Every line of the data should be written out exactly, with the pictures left out.

Stored data -
%%

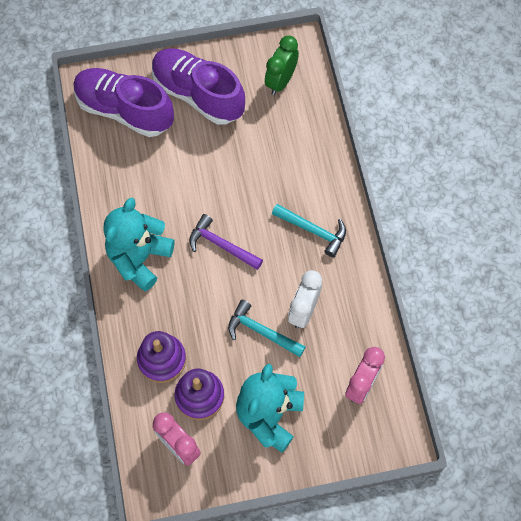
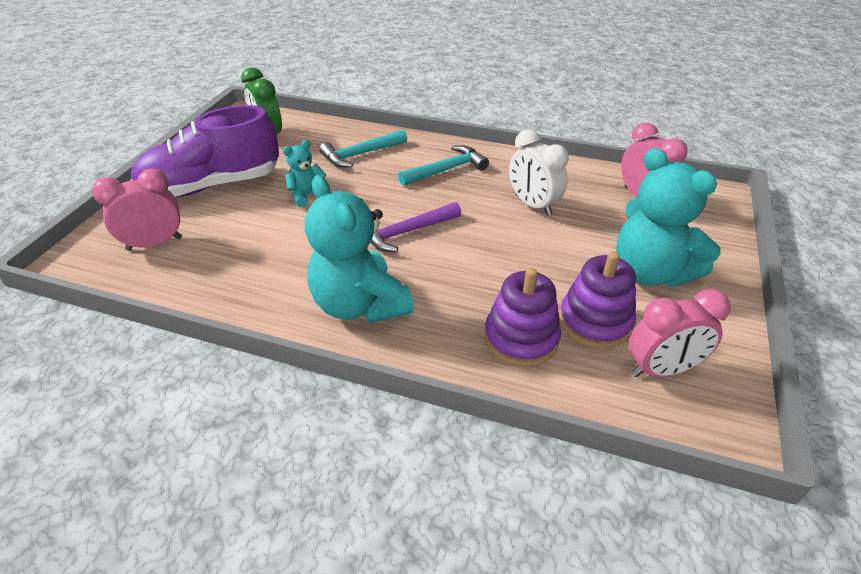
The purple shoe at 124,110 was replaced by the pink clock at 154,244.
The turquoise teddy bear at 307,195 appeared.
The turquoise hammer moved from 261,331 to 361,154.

%%

Response to the exercise -
The purple shoe at 124,110 was replaced by the pink clock at 154,244.
The turquoise teddy bear at 307,195 appeared.
The turquoise hammer moved from 261,331 to 361,154.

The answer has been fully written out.